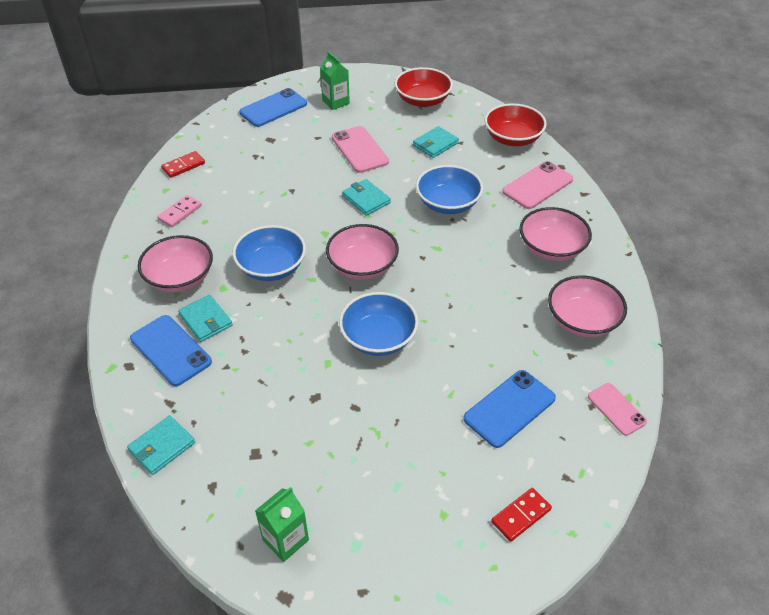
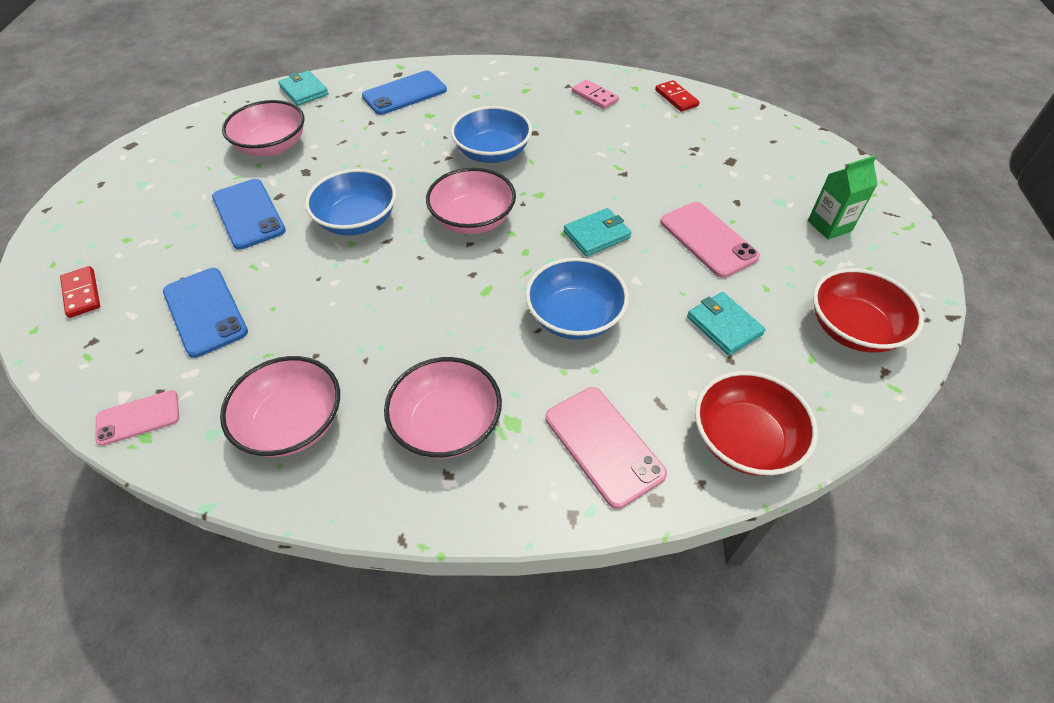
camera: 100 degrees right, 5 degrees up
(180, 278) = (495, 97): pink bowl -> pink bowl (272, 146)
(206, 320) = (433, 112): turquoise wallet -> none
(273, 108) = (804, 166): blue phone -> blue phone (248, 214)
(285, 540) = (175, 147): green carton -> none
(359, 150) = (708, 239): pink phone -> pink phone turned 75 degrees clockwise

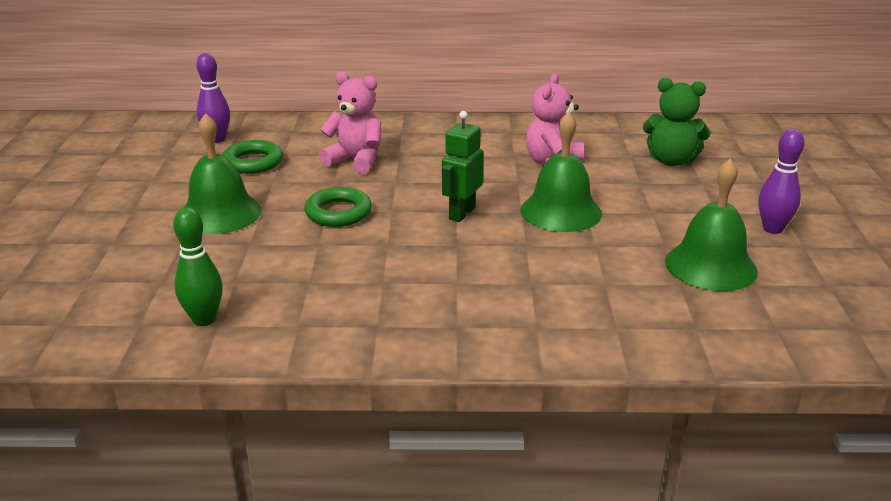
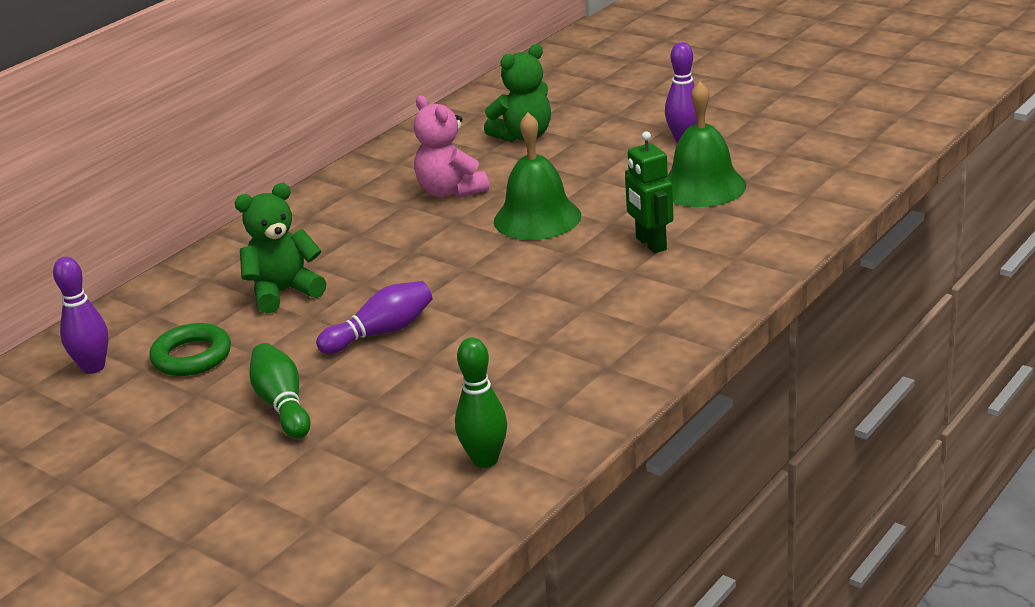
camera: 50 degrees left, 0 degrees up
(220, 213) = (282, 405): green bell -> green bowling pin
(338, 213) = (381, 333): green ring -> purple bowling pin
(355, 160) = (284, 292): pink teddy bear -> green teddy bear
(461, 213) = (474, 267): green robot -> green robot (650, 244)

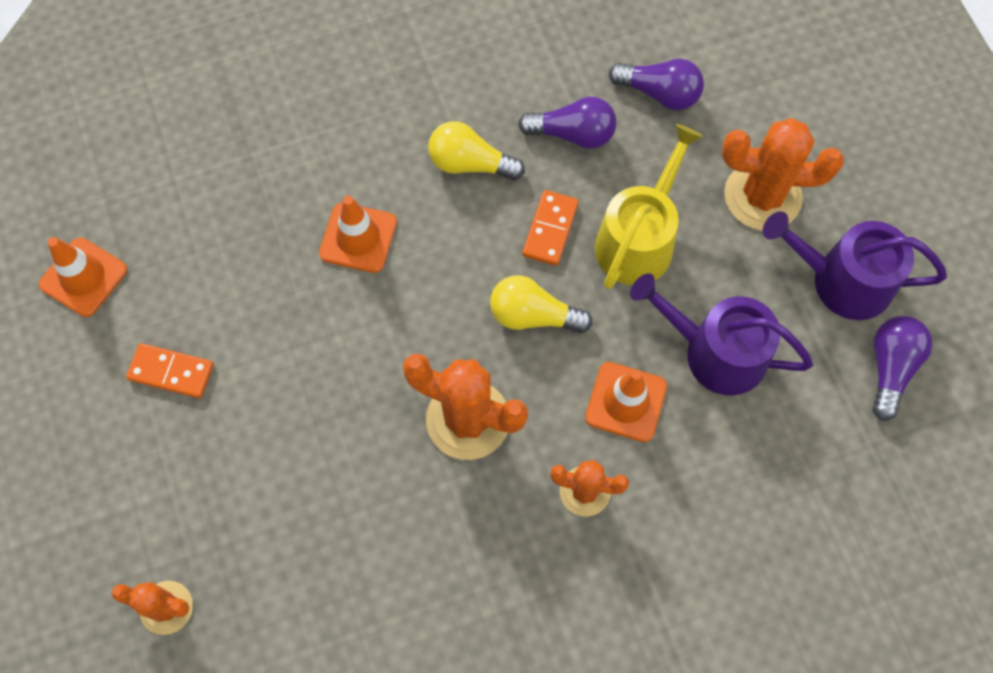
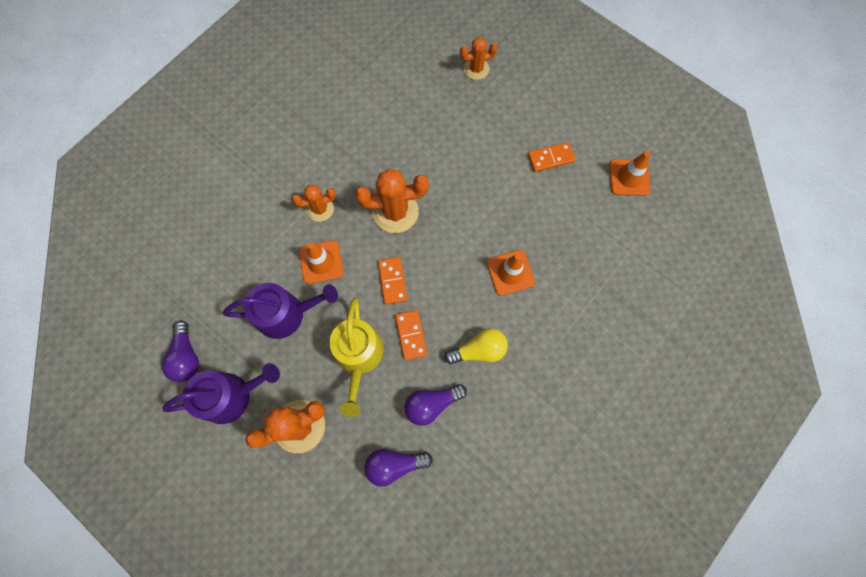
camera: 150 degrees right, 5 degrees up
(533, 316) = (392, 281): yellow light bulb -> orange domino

> Task description:
Transcribe the material exactly, leaving every picture out.

> Response to this exercise:
camera: 100 degrees right, 5 degrees up
(180, 278) = (495, 97): pink bowl -> pink bowl (272, 146)
(206, 320) = (433, 112): turquoise wallet -> none
(273, 108) = (804, 166): blue phone -> blue phone (248, 214)
(285, 540) = (175, 147): green carton -> none
(359, 150) = (708, 239): pink phone -> pink phone turned 75 degrees clockwise

camera: 50 degrees left, 0 degrees up
(220, 213) = (282, 405): green bell -> green bowling pin
(338, 213) = (381, 333): green ring -> purple bowling pin
(355, 160) = (284, 292): pink teddy bear -> green teddy bear
(461, 213) = (474, 267): green robot -> green robot (650, 244)

camera: 150 degrees right, 5 degrees up
(533, 316) = (392, 281): yellow light bulb -> orange domino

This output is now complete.